• What the task asks: Each line below should be written out exactly, with none skipped.

[Dataset items]
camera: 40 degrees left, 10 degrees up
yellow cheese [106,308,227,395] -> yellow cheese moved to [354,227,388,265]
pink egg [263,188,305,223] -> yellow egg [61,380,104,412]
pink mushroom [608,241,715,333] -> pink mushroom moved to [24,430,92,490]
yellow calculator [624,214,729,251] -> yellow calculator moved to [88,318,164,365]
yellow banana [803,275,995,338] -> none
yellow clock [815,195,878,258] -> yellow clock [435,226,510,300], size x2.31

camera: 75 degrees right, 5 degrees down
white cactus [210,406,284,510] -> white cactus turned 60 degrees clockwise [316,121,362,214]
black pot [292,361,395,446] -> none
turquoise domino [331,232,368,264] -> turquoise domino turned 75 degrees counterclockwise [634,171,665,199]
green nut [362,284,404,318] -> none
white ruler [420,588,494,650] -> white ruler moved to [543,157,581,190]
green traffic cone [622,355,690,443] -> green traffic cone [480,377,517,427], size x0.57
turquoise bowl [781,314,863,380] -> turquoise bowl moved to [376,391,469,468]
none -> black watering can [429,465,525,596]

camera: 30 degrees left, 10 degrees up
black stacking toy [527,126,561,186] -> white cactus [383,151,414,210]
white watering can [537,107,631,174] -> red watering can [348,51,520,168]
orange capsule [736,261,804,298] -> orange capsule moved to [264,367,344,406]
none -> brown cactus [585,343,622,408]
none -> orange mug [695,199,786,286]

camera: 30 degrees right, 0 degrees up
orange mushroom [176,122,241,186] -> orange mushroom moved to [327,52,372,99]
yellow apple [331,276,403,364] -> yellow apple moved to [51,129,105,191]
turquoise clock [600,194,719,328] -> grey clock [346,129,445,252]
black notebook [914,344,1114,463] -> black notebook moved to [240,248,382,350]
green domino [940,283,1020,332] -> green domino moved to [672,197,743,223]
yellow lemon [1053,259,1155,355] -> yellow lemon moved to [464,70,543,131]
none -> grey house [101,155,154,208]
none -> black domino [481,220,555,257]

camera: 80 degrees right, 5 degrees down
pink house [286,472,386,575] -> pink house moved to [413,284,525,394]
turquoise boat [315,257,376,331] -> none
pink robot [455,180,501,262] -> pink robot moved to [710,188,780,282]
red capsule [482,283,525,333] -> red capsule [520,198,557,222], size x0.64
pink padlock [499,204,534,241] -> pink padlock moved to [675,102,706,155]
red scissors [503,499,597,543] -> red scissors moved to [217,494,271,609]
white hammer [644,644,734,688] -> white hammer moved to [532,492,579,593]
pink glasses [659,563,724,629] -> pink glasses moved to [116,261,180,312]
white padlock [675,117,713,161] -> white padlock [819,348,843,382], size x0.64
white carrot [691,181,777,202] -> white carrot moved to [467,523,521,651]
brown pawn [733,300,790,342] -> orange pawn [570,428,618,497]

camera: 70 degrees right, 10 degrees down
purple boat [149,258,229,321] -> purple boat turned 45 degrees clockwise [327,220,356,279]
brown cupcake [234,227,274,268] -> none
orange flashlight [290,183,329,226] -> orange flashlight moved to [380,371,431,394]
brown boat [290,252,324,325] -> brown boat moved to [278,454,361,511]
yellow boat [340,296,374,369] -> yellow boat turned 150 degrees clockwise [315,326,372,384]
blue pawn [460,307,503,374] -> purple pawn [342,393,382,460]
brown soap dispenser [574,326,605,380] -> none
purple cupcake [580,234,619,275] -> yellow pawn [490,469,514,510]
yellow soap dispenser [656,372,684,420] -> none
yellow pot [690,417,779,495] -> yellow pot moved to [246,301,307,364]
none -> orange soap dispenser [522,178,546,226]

• Task response:
camera: 40 degrees left, 10 degrees up
yellow cheese [106,308,227,395] -> yellow cheese moved to [354,227,388,265]
pink egg [263,188,305,223] -> yellow egg [61,380,104,412]
pink mushroom [608,241,715,333] -> pink mushroom moved to [24,430,92,490]
yellow calculator [624,214,729,251] -> yellow calculator moved to [88,318,164,365]
yellow banana [803,275,995,338] -> none
yellow clock [815,195,878,258] -> yellow clock [435,226,510,300], size x2.31

camera: 75 degrees right, 5 degrees down
white cactus [210,406,284,510] -> white cactus turned 60 degrees clockwise [316,121,362,214]
black pot [292,361,395,446] -> none
turquoise domino [331,232,368,264] -> turquoise domino turned 75 degrees counterclockwise [634,171,665,199]
green nut [362,284,404,318] -> none
white ruler [420,588,494,650] -> white ruler moved to [543,157,581,190]
green traffic cone [622,355,690,443] -> green traffic cone [480,377,517,427], size x0.57
turquoise bowl [781,314,863,380] -> turquoise bowl moved to [376,391,469,468]
none -> black watering can [429,465,525,596]

camera: 30 degrees left, 10 degrees up
black stacking toy [527,126,561,186] -> white cactus [383,151,414,210]
white watering can [537,107,631,174] -> red watering can [348,51,520,168]
orange capsule [736,261,804,298] -> orange capsule moved to [264,367,344,406]
none -> brown cactus [585,343,622,408]
none -> orange mug [695,199,786,286]

camera: 30 degrees right, 0 degrees up
orange mushroom [176,122,241,186] -> orange mushroom moved to [327,52,372,99]
yellow apple [331,276,403,364] -> yellow apple moved to [51,129,105,191]
turquoise clock [600,194,719,328] -> grey clock [346,129,445,252]
black notebook [914,344,1114,463] -> black notebook moved to [240,248,382,350]
green domino [940,283,1020,332] -> green domino moved to [672,197,743,223]
yellow lemon [1053,259,1155,355] -> yellow lemon moved to [464,70,543,131]
none -> grey house [101,155,154,208]
none -> black domino [481,220,555,257]

camera: 80 degrees right, 5 degrees down
pink house [286,472,386,575] -> pink house moved to [413,284,525,394]
turquoise boat [315,257,376,331] -> none
pink robot [455,180,501,262] -> pink robot moved to [710,188,780,282]
red capsule [482,283,525,333] -> red capsule [520,198,557,222], size x0.64
pink padlock [499,204,534,241] -> pink padlock moved to [675,102,706,155]
red scissors [503,499,597,543] -> red scissors moved to [217,494,271,609]
white hammer [644,644,734,688] -> white hammer moved to [532,492,579,593]
pink glasses [659,563,724,629] -> pink glasses moved to [116,261,180,312]
white padlock [675,117,713,161] -> white padlock [819,348,843,382], size x0.64
white carrot [691,181,777,202] -> white carrot moved to [467,523,521,651]
brown pawn [733,300,790,342] -> orange pawn [570,428,618,497]

camera: 70 degrees right, 10 degrees down
purple boat [149,258,229,321] -> purple boat turned 45 degrees clockwise [327,220,356,279]
brown cupcake [234,227,274,268] -> none
orange flashlight [290,183,329,226] -> orange flashlight moved to [380,371,431,394]
brown boat [290,252,324,325] -> brown boat moved to [278,454,361,511]
yellow boat [340,296,374,369] -> yellow boat turned 150 degrees clockwise [315,326,372,384]
blue pawn [460,307,503,374] -> purple pawn [342,393,382,460]
brown soap dispenser [574,326,605,380] -> none
purple cupcake [580,234,619,275] -> yellow pawn [490,469,514,510]
yellow soap dispenser [656,372,684,420] -> none
yellow pot [690,417,779,495] -> yellow pot moved to [246,301,307,364]
none -> orange soap dispenser [522,178,546,226]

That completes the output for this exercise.